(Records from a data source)
★ ★ ★

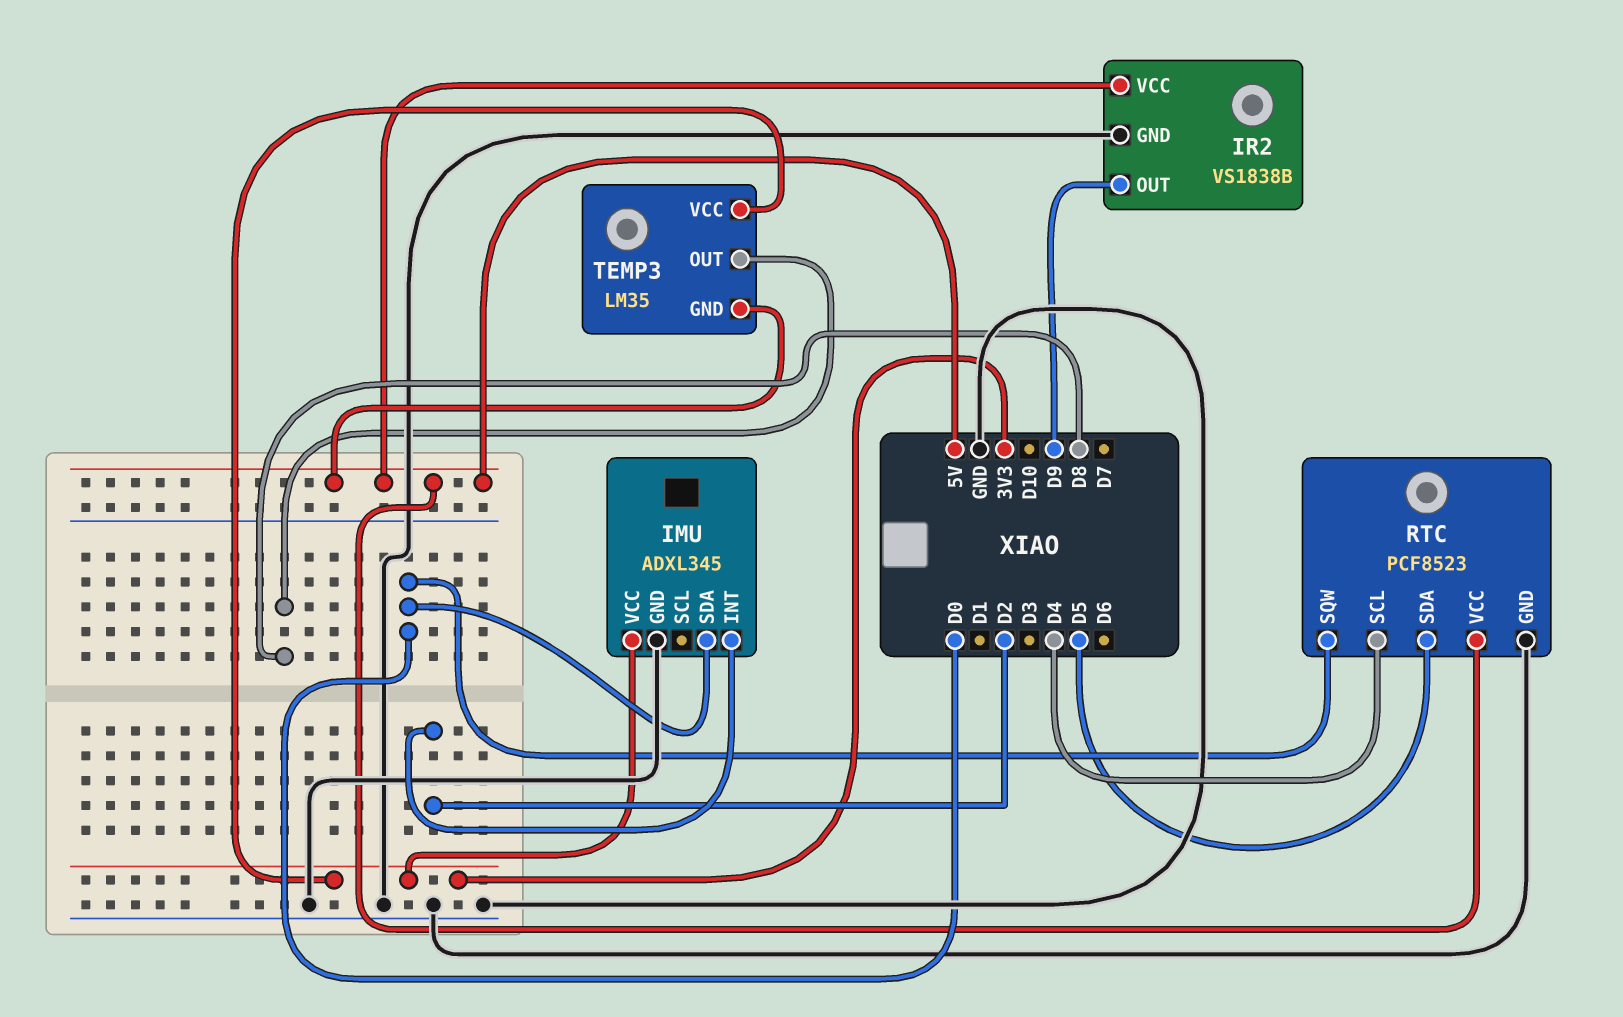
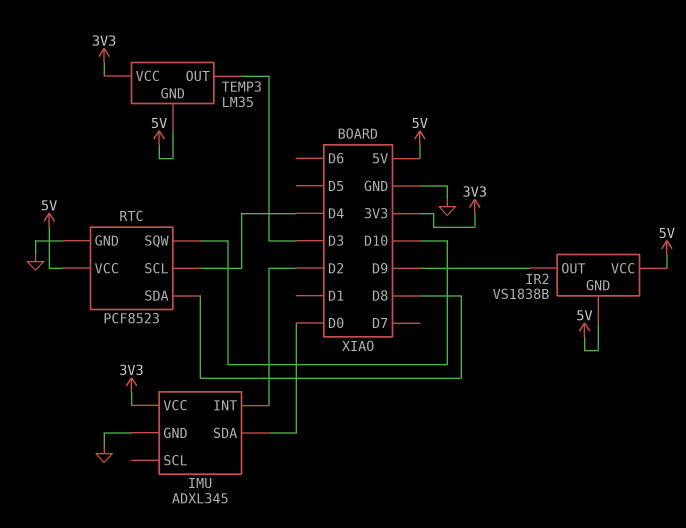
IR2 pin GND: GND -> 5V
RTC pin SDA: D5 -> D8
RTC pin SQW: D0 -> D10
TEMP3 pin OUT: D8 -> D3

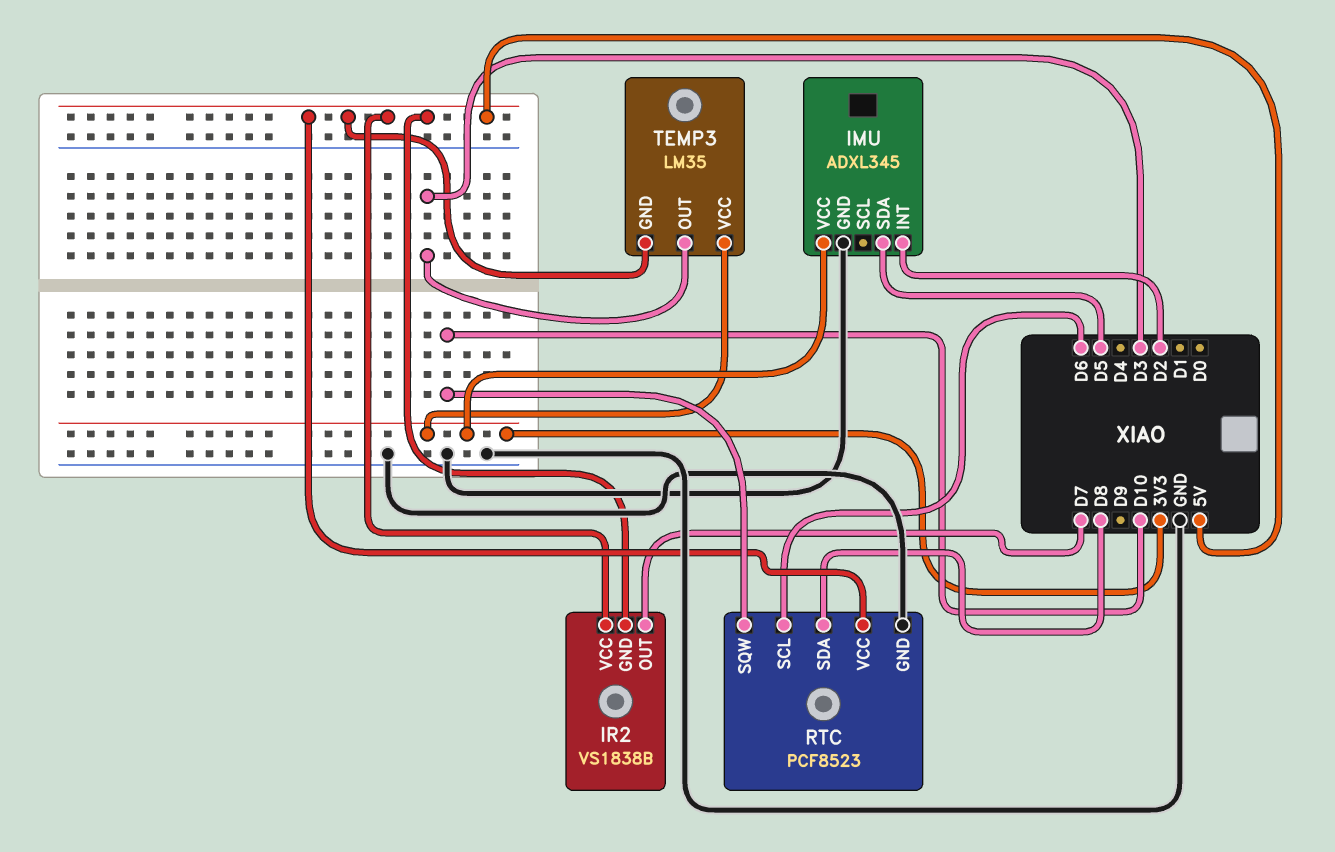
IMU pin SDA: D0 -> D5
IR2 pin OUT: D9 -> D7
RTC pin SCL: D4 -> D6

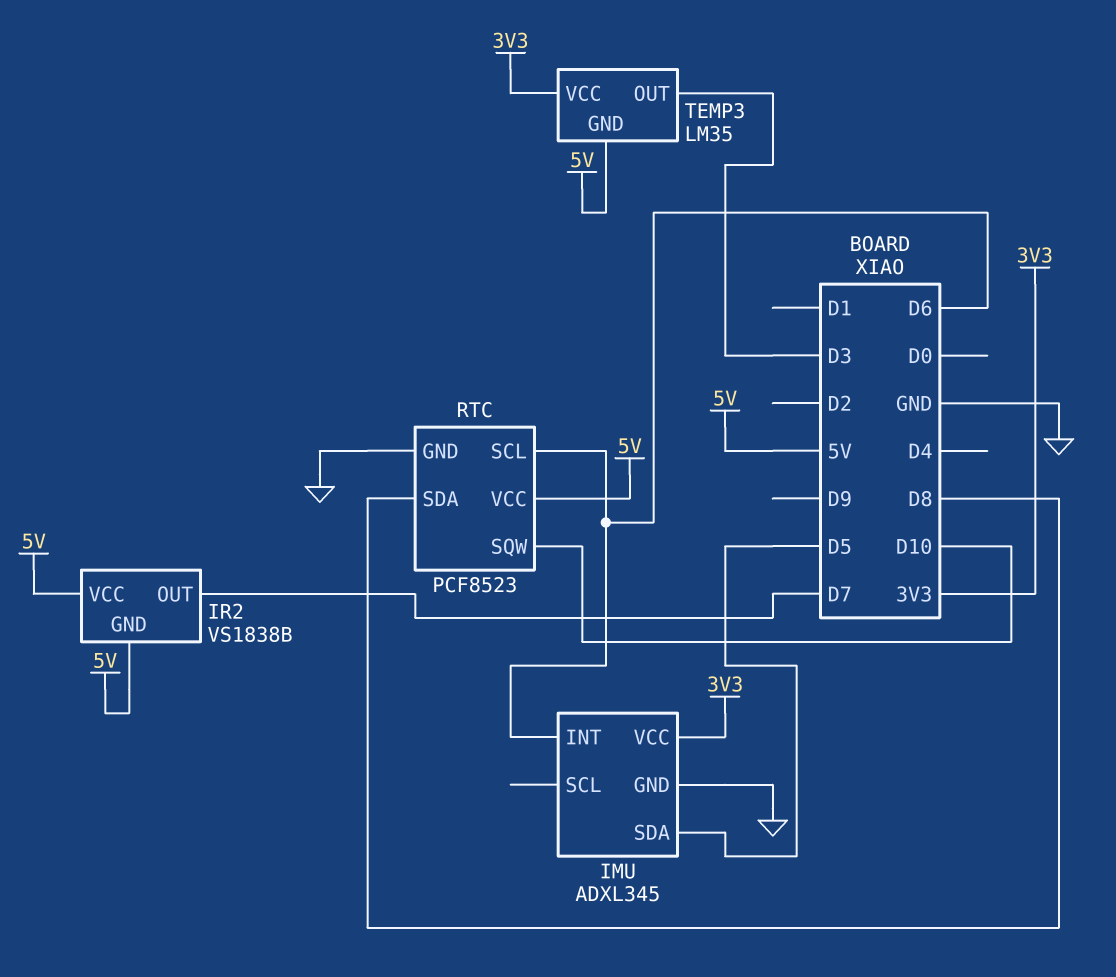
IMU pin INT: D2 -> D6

★ ★ ★

* Exercise objective
Pictures should be left out when the records above are restated exactly.

* Solution for this problem
IR2 pin GND: GND -> 5V
RTC pin SDA: D5 -> D8
RTC pin SQW: D0 -> D10
TEMP3 pin OUT: D8 -> D3

IMU pin SDA: D0 -> D5
IR2 pin OUT: D9 -> D7
RTC pin SCL: D4 -> D6

IMU pin INT: D2 -> D6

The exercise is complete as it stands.